→ **Task details**:
The entries below are to be repeated exactly, and their pictures left out.

○ ○ ○ ○ ○

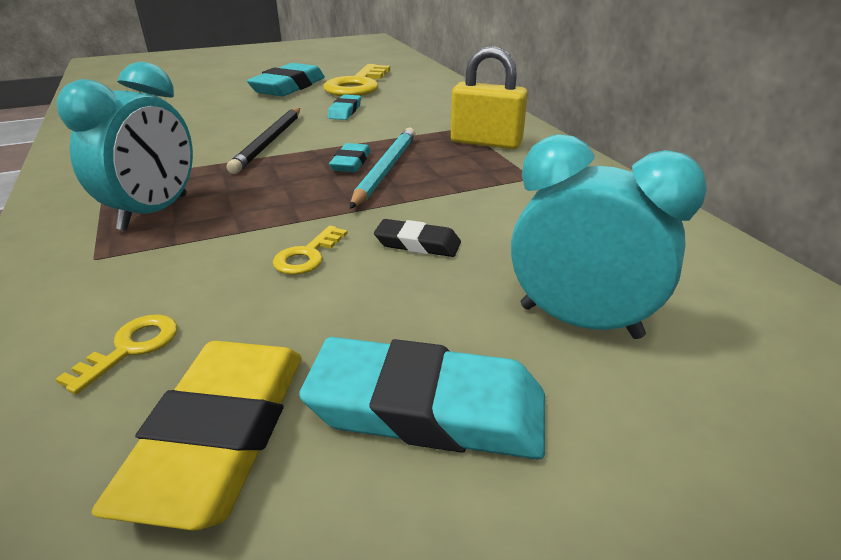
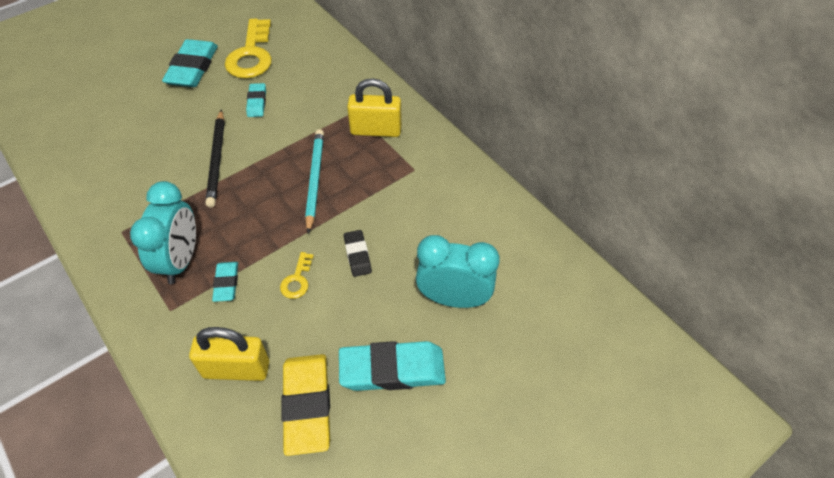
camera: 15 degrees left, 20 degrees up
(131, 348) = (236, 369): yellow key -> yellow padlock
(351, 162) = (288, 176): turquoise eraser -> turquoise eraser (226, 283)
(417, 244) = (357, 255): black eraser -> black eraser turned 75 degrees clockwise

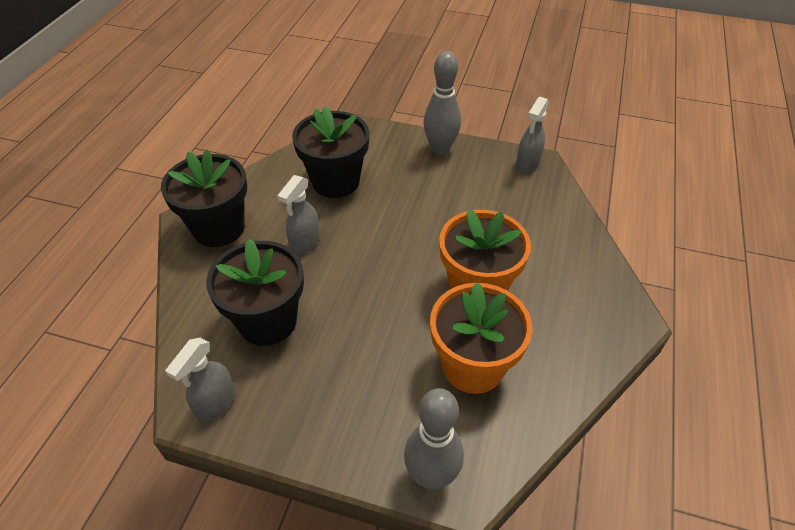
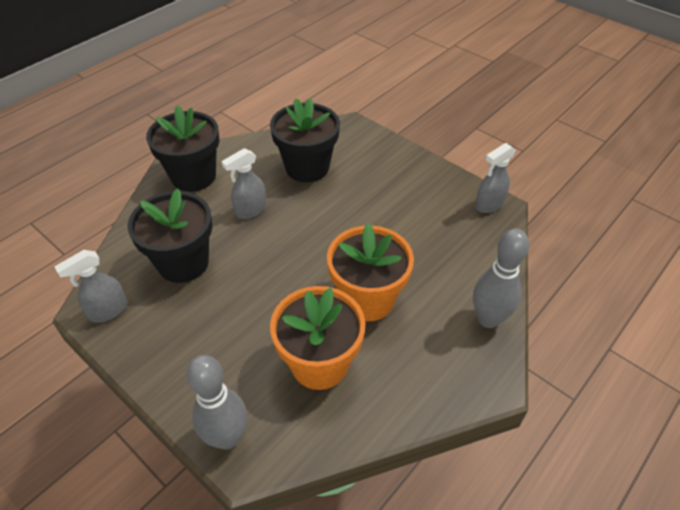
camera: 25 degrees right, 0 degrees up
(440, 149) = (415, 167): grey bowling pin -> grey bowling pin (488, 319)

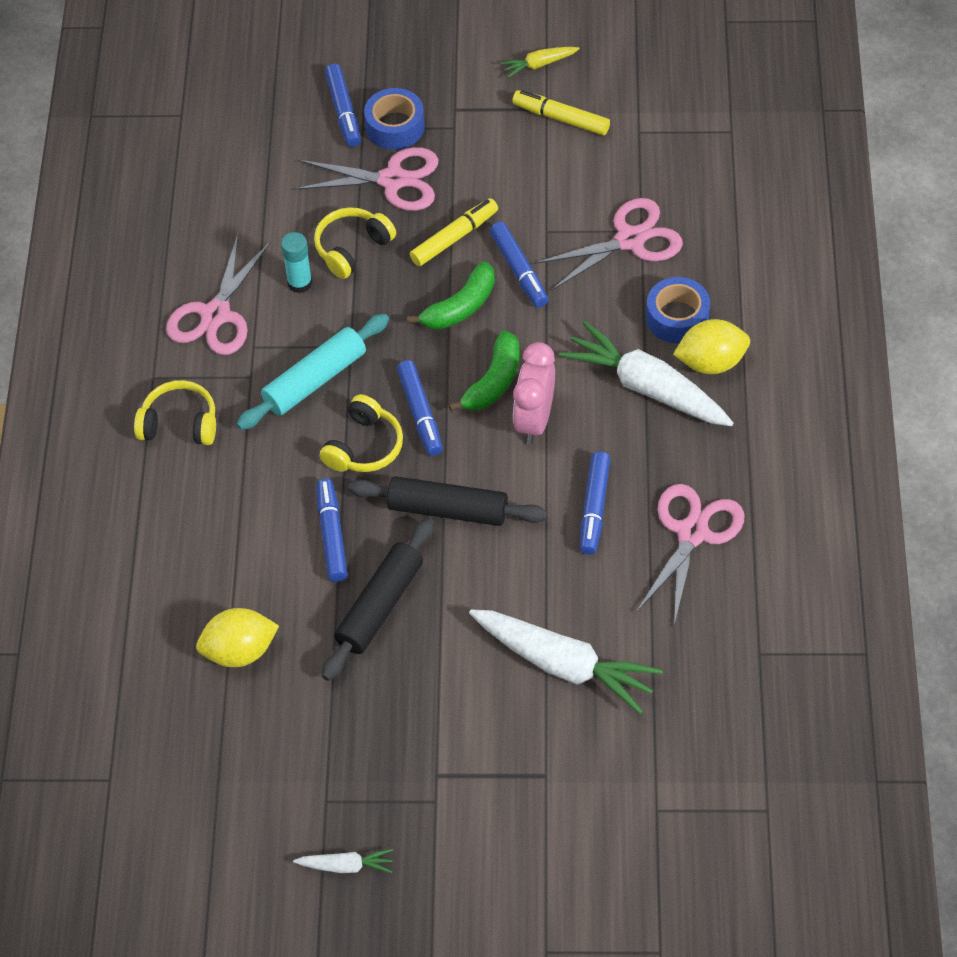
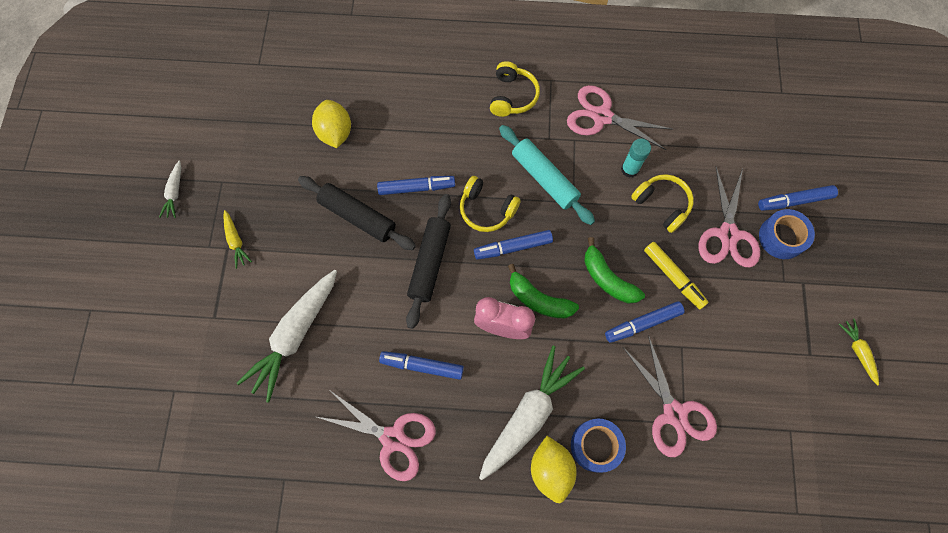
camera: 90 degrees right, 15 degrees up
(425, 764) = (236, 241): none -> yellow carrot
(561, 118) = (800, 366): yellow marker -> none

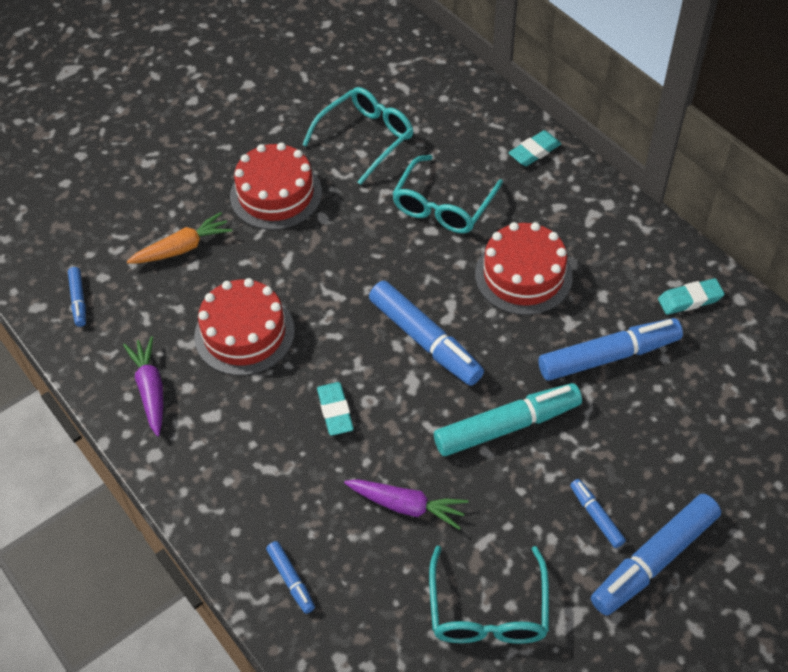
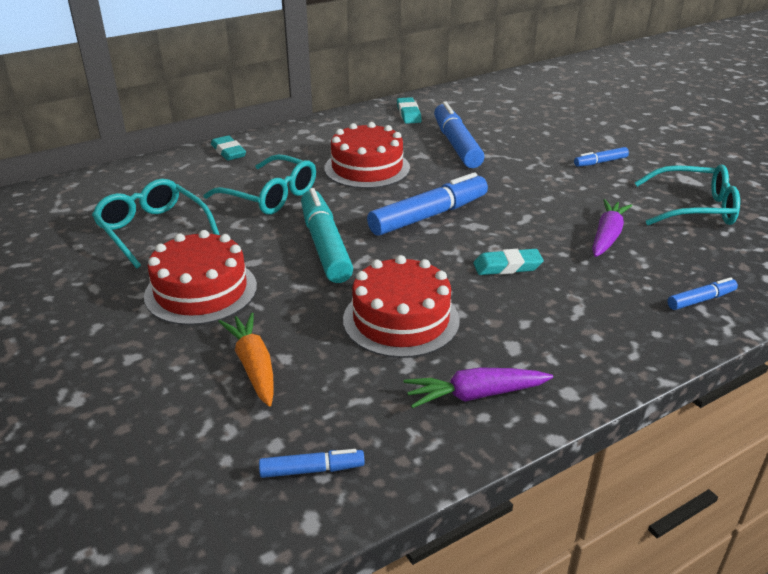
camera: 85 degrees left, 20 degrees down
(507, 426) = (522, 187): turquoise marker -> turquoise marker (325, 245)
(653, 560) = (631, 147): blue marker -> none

○ ○ ○ ○ ○

→ **Output of the task**:
camera: 15 degrees left, 20 degrees up
(131, 348) = (236, 369): yellow key -> yellow padlock
(351, 162) = (288, 176): turquoise eraser -> turquoise eraser (226, 283)
(417, 244) = (357, 255): black eraser -> black eraser turned 75 degrees clockwise

camera: 25 degrees right, 0 degrees up
(440, 149) = (415, 167): grey bowling pin -> grey bowling pin (488, 319)

camera: 90 degrees right, 15 degrees up
(425, 764) = (236, 241): none -> yellow carrot
(561, 118) = (800, 366): yellow marker -> none

camera: 85 degrees left, 20 degrees down
(507, 426) = (522, 187): turquoise marker -> turquoise marker (325, 245)
(653, 560) = (631, 147): blue marker -> none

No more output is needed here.